(Collected data entries)
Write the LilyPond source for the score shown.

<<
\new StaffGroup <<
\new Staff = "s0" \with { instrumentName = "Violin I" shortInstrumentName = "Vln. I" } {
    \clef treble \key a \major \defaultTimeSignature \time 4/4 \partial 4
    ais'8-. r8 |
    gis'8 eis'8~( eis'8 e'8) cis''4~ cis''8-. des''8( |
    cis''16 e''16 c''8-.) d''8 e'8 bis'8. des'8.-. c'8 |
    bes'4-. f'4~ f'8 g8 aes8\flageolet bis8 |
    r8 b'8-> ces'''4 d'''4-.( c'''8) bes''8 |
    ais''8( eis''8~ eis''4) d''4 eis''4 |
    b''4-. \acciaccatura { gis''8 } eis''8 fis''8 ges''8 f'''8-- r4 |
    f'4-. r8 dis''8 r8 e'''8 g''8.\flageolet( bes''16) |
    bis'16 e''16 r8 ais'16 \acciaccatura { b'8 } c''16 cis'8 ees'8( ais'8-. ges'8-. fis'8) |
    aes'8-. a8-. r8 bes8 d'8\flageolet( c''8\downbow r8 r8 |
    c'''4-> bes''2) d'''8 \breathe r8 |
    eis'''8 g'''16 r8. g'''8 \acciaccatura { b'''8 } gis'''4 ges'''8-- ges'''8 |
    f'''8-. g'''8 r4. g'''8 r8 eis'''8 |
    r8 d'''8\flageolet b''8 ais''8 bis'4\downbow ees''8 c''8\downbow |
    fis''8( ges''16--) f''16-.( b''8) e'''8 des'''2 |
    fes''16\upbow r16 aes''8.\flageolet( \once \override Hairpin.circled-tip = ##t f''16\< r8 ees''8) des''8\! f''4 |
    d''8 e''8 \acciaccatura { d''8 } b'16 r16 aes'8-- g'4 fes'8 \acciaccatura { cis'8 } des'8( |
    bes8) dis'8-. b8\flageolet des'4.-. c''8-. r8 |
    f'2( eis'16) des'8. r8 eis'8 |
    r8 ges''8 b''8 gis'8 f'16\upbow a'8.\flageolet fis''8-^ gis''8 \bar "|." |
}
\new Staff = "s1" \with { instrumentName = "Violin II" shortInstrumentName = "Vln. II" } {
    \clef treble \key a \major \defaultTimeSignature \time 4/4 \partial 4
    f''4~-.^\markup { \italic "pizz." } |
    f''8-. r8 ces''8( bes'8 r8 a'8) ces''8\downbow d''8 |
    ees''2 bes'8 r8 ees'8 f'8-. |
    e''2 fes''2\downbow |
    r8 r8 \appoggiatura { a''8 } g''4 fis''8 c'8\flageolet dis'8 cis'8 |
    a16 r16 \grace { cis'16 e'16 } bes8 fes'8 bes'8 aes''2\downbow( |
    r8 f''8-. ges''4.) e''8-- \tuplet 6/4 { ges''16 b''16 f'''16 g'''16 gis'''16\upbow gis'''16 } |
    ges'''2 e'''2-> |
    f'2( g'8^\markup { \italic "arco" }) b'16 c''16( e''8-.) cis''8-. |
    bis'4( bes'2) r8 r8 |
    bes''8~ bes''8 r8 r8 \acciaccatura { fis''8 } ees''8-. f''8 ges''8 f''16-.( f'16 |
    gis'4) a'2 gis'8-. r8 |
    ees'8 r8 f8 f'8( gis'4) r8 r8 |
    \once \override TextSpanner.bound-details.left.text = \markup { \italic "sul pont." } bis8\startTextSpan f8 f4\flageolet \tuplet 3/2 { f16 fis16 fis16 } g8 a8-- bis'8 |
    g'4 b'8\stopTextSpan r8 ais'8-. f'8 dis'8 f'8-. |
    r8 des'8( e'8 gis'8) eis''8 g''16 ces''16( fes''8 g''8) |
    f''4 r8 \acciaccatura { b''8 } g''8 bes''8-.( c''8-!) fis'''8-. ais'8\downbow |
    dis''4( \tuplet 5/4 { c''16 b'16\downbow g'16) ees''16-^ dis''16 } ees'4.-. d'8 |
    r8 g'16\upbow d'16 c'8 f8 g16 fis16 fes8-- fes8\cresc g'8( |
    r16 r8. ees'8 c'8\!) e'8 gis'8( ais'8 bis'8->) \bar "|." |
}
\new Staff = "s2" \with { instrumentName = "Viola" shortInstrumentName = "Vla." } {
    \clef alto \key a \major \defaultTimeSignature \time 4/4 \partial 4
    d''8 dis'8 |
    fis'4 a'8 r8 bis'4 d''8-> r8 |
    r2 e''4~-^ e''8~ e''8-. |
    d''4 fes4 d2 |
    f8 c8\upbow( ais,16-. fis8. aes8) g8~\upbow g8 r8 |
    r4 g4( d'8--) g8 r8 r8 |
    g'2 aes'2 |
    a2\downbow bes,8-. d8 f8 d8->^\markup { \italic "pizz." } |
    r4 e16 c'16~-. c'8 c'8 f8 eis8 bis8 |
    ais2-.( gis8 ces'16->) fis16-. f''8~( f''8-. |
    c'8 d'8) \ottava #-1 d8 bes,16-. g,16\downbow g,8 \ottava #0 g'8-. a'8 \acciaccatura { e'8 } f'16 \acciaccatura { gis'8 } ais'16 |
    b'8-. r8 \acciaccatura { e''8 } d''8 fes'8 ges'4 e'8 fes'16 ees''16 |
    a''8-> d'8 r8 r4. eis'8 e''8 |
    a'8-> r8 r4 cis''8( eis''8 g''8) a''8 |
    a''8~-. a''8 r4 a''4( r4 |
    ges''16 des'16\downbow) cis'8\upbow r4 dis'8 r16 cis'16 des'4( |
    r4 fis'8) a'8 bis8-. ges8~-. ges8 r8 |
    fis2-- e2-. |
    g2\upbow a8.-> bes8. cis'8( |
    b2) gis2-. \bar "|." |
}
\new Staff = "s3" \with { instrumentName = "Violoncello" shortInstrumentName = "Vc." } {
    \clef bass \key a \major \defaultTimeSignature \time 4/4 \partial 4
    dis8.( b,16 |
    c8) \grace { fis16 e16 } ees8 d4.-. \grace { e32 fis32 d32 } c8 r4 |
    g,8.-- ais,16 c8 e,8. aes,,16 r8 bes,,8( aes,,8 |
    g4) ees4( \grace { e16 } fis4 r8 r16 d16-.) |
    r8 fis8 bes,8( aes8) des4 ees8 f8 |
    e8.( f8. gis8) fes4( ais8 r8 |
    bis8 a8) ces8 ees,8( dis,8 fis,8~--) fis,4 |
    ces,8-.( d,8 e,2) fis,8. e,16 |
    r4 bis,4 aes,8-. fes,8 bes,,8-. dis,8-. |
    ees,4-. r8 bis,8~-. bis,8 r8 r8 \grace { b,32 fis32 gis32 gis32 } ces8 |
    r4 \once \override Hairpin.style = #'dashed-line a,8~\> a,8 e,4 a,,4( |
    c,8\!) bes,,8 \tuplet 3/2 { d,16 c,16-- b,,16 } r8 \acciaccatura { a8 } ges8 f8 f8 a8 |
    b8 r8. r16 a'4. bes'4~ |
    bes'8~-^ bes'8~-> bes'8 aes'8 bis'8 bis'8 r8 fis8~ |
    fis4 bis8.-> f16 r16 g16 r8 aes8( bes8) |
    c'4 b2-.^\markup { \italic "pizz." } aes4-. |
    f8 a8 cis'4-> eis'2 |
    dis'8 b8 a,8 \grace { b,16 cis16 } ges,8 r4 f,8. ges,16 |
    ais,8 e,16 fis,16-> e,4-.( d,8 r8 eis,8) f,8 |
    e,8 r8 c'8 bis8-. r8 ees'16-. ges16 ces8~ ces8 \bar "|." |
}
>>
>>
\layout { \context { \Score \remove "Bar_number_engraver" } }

▸ Given request
Return every line of the listing above that contains the string "Hairpin".

▸ Output
    fes''16\upbow r16 aes''8.\flageolet( \once \override Hairpin.circled-tip = ##t f''16\< r8 ees''8) des''8\! f''4 |
    r4 \once \override Hairpin.style = #'dashed-line a,8~\> a,8 e,4 a,,4( |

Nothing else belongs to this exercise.